## WHAT IS EXPECTED
An exact copy of the listing below is needed, with no pictures in it.

## DATASET CONTENT
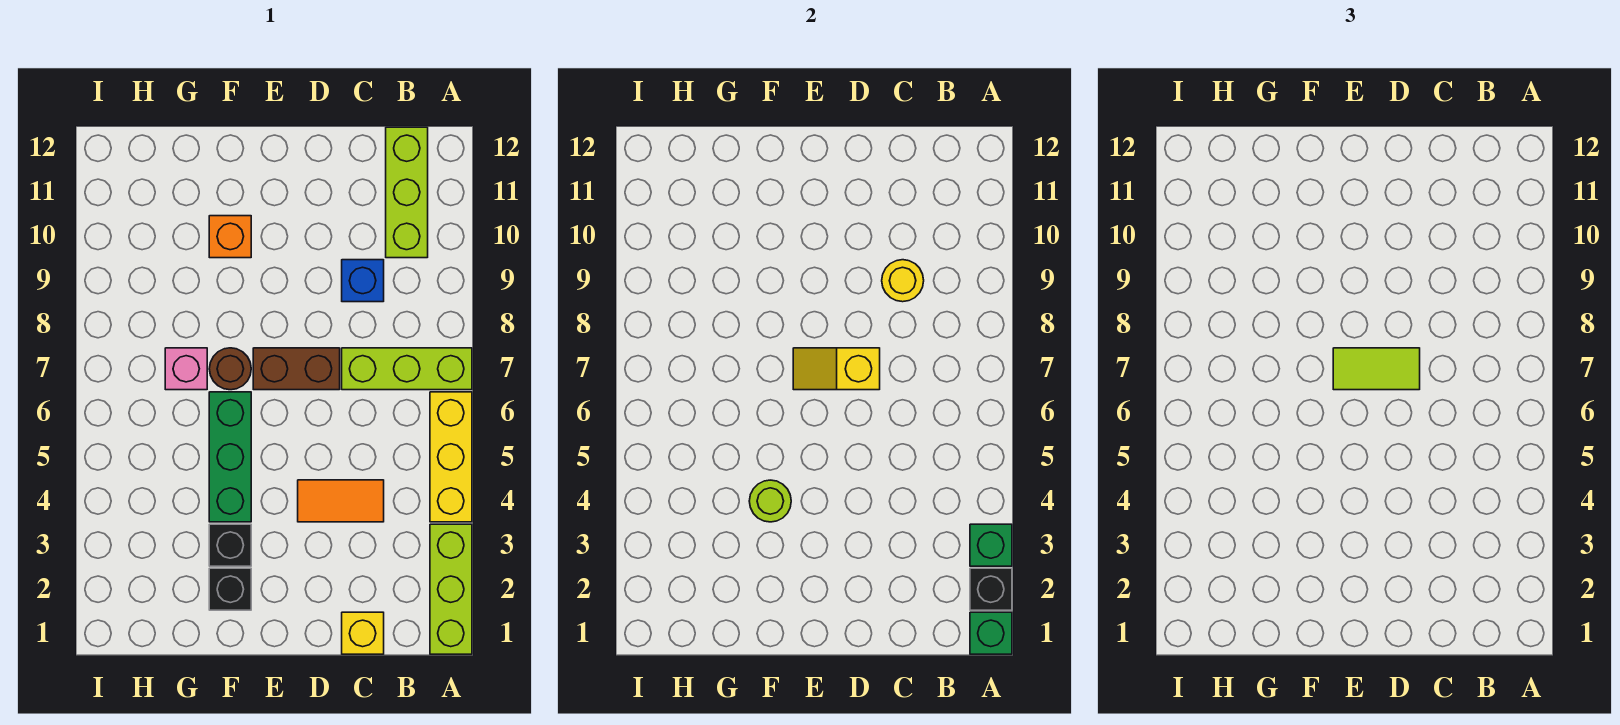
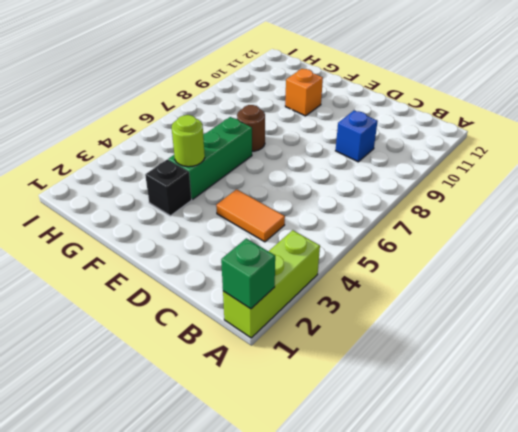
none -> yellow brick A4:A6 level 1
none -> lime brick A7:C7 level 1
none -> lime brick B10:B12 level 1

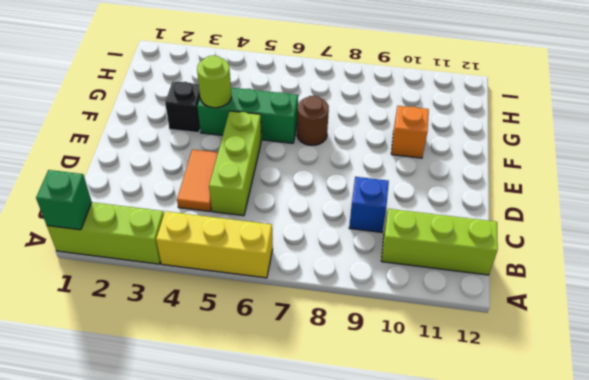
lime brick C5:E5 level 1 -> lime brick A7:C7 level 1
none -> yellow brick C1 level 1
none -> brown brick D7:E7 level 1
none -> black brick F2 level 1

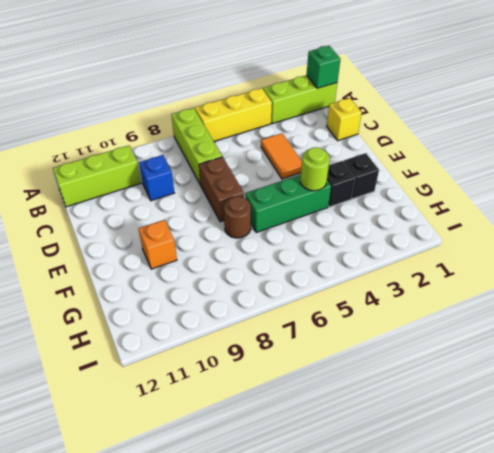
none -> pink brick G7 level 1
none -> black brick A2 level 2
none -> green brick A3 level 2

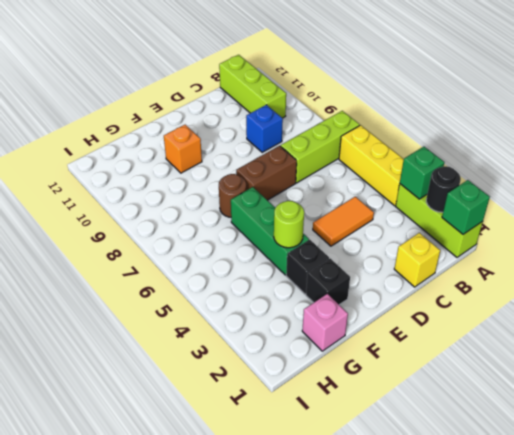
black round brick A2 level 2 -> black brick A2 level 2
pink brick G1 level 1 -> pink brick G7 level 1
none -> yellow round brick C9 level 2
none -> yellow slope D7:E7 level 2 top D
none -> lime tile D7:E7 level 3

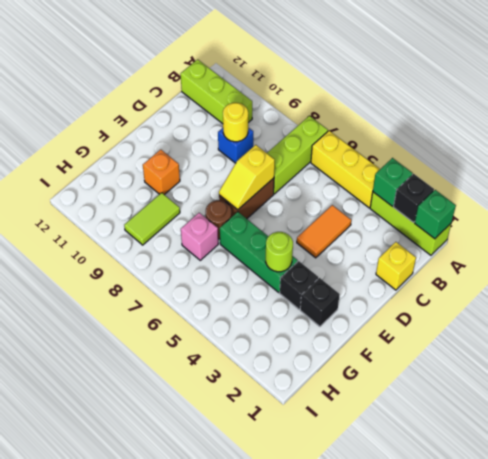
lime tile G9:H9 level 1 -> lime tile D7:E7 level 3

## REPLY TO THE EXERCISE
none -> yellow brick A4:A6 level 1
none -> lime brick A7:C7 level 1
none -> lime brick B10:B12 level 1

lime brick C5:E5 level 1 -> lime brick A7:C7 level 1
none -> yellow brick C1 level 1
none -> brown brick D7:E7 level 1
none -> black brick F2 level 1

none -> pink brick G7 level 1
none -> black brick A2 level 2
none -> green brick A3 level 2

black round brick A2 level 2 -> black brick A2 level 2
pink brick G1 level 1 -> pink brick G7 level 1
none -> yellow round brick C9 level 2
none -> yellow slope D7:E7 level 2 top D
none -> lime tile D7:E7 level 3

lime tile G9:H9 level 1 -> lime tile D7:E7 level 3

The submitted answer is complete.